*Provided data*:
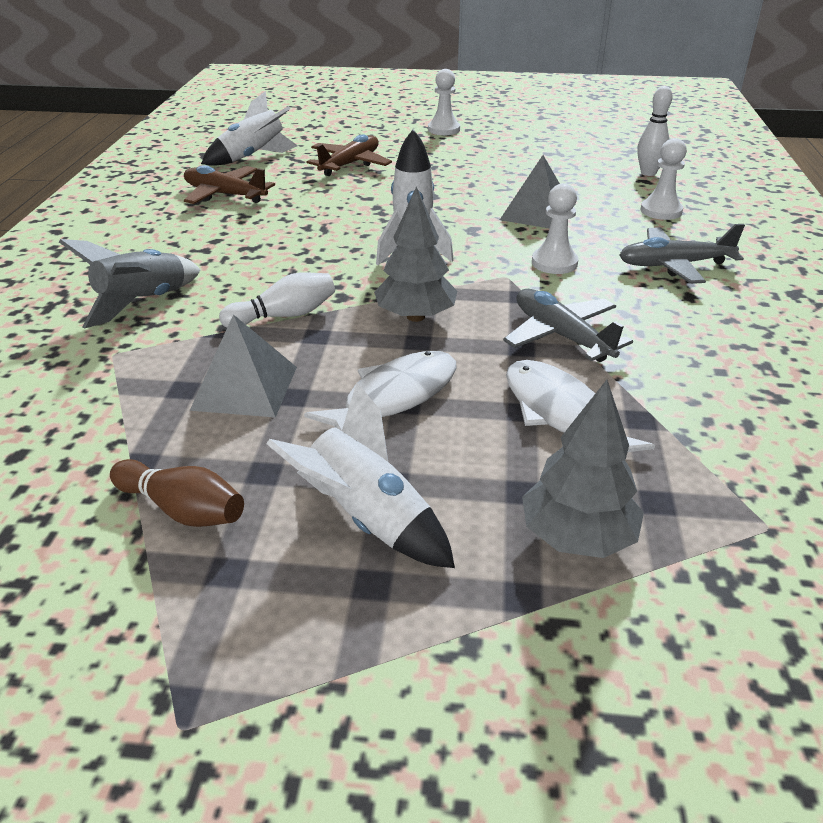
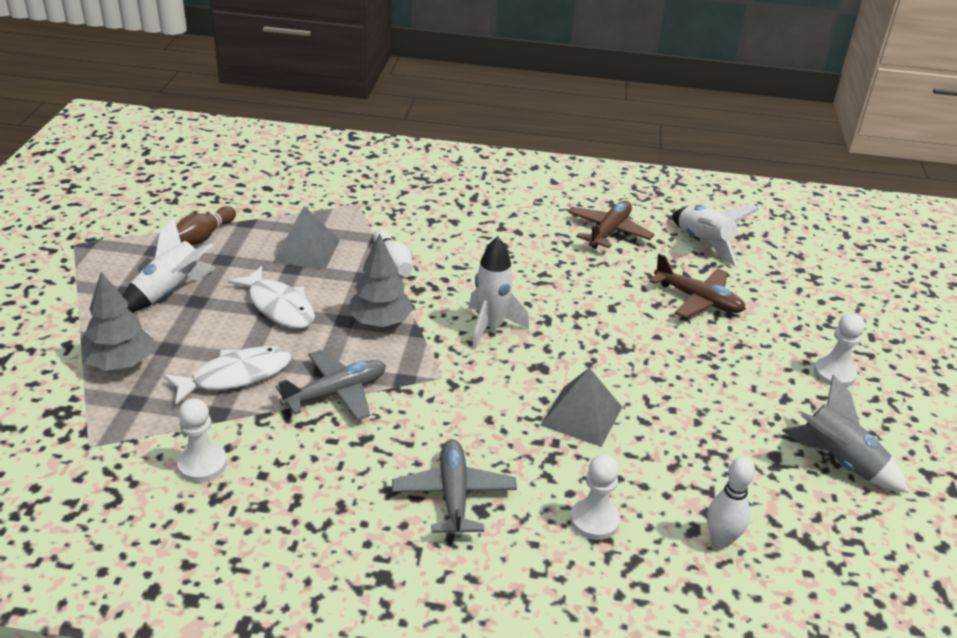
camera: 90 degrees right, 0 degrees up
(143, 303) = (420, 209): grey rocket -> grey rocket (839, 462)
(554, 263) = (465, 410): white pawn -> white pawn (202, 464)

*Task statement*: Copy exactly. Include the line containing "(143, 303) = (420, 209): grey" and every later line through the end of the listing, and nothing else.

*Answer below*:
(143, 303) = (420, 209): grey rocket -> grey rocket (839, 462)
(554, 263) = (465, 410): white pawn -> white pawn (202, 464)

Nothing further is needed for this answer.